• **YOUR GOAL**
Reproduce the lines below word for word, starting with the first line and going on through the line that contains "yellow diamond: moved".

— Begin PROVIDED DATA —

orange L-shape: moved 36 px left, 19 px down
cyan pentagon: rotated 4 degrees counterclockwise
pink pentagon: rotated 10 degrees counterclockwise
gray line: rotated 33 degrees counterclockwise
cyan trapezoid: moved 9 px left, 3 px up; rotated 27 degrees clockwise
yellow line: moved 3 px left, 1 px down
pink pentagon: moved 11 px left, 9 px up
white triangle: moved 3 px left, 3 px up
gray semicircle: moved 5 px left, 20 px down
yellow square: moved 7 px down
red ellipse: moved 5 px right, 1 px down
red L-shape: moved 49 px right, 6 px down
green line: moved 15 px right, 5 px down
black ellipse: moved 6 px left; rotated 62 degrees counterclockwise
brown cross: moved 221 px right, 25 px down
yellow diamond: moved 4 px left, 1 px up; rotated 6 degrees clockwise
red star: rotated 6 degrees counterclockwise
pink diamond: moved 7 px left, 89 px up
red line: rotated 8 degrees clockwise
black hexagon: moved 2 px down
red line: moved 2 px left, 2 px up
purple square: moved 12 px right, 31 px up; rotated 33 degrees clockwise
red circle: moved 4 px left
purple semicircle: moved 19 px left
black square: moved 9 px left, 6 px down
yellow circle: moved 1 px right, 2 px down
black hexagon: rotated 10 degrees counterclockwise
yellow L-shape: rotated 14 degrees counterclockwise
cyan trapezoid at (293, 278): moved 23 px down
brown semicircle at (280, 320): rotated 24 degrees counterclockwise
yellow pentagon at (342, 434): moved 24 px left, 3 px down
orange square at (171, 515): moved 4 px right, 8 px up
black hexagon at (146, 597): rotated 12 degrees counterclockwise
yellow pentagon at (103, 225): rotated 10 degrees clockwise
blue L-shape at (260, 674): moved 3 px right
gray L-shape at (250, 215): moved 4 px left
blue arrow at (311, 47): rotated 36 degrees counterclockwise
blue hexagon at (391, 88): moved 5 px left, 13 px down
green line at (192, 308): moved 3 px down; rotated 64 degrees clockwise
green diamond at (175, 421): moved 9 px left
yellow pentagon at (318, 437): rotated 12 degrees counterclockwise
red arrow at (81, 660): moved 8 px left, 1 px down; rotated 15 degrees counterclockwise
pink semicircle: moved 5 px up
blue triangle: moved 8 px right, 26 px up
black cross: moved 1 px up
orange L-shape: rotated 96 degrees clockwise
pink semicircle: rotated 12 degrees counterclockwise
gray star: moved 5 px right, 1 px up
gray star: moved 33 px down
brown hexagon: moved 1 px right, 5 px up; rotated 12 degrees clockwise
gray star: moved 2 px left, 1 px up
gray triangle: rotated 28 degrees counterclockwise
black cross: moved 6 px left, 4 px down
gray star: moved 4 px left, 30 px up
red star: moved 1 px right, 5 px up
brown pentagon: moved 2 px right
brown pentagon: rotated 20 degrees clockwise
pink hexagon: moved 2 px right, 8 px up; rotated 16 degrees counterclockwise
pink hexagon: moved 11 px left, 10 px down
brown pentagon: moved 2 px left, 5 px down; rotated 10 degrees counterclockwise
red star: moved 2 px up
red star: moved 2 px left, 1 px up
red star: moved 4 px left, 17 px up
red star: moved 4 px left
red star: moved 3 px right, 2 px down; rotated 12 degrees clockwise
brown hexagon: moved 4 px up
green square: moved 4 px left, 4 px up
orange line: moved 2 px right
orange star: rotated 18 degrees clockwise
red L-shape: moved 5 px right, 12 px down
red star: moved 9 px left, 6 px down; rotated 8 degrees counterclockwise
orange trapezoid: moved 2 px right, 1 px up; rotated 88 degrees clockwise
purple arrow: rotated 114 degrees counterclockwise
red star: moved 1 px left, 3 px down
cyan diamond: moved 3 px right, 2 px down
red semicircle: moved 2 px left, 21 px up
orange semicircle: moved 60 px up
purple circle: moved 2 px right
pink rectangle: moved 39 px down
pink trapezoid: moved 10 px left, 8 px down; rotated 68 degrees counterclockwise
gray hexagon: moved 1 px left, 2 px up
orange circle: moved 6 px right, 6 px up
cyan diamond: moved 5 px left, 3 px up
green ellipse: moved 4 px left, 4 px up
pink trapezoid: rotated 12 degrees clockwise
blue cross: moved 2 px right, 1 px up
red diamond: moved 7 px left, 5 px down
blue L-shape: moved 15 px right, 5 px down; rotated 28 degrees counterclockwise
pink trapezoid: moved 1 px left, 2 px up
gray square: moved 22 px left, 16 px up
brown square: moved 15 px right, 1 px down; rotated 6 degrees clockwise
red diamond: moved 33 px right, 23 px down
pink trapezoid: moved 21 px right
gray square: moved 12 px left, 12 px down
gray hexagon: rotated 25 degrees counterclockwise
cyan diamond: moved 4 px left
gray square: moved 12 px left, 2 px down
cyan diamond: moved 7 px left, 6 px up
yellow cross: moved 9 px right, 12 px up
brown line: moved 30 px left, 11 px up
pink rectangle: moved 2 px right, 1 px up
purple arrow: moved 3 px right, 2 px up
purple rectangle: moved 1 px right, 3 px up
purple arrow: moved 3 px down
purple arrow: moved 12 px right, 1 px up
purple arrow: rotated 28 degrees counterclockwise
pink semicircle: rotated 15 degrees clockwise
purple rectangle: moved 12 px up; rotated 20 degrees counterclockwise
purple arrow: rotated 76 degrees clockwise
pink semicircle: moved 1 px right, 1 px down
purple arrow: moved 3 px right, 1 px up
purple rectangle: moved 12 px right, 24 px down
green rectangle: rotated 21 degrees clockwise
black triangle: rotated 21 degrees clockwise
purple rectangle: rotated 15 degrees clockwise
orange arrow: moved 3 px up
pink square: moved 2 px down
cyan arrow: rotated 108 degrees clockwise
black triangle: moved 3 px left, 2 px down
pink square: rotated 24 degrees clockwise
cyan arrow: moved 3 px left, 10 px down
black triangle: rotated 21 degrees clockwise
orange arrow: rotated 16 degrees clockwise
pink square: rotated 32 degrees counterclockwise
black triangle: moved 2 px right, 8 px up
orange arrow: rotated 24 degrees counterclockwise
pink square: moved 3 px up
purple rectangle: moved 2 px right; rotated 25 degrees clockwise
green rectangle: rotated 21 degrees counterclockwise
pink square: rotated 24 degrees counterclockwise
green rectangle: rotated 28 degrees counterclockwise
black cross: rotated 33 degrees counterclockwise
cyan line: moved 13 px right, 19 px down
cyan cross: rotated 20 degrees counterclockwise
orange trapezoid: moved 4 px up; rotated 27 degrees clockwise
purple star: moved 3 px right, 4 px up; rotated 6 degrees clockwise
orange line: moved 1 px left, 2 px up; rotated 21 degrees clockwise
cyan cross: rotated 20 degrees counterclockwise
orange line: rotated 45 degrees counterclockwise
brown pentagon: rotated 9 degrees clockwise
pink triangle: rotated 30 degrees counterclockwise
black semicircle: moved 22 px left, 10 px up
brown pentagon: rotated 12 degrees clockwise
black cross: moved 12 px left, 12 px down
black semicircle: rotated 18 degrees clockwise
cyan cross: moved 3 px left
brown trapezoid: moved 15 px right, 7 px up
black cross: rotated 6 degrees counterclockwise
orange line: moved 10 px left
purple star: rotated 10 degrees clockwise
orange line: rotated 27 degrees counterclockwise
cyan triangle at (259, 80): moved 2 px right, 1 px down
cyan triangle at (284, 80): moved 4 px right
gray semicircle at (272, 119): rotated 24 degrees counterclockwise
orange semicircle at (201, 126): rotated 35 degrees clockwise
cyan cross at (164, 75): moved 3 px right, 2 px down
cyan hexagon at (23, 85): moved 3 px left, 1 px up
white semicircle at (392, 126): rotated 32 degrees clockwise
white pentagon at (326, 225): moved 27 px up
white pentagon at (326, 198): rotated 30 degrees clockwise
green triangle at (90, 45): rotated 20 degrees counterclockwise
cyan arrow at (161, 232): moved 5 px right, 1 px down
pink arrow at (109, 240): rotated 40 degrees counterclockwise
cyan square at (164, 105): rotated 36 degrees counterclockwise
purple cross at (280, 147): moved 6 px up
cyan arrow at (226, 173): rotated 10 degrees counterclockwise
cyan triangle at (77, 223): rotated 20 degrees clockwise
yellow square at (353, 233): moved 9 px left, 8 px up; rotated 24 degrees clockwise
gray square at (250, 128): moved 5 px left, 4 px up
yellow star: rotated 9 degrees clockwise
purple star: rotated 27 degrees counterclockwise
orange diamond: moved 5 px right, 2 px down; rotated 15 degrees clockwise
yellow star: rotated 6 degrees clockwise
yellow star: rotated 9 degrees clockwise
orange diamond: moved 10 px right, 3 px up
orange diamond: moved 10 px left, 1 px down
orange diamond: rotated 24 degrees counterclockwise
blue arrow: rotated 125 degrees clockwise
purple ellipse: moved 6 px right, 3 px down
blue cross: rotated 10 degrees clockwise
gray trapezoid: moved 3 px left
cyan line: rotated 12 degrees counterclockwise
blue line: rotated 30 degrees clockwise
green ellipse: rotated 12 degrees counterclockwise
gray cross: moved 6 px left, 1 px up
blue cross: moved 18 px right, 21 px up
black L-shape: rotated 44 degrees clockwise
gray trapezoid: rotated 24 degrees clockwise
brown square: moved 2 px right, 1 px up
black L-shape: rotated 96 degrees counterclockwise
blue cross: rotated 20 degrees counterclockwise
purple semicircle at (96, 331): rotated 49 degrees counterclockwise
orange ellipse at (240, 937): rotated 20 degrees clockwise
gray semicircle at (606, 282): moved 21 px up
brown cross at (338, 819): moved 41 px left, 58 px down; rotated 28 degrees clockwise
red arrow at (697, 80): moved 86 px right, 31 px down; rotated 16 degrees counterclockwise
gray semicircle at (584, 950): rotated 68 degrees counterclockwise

— End PROVIDED DATA —

• **TASK ANSWER**
orange L-shape: moved 36 px left, 19 px down
cyan pentagon: rotated 4 degrees counterclockwise
pink pentagon: rotated 10 degrees counterclockwise
gray line: rotated 33 degrees counterclockwise
cyan trapezoid: moved 9 px left, 3 px up; rotated 27 degrees clockwise
yellow line: moved 3 px left, 1 px down
pink pentagon: moved 11 px left, 9 px up
white triangle: moved 3 px left, 3 px up
gray semicircle: moved 5 px left, 20 px down
yellow square: moved 7 px down
red ellipse: moved 5 px right, 1 px down
red L-shape: moved 49 px right, 6 px down
green line: moved 15 px right, 5 px down
black ellipse: moved 6 px left; rotated 62 degrees counterclockwise
brown cross: moved 221 px right, 25 px down
yellow diamond: moved 4 px left, 1 px up; rotated 6 degrees clockwise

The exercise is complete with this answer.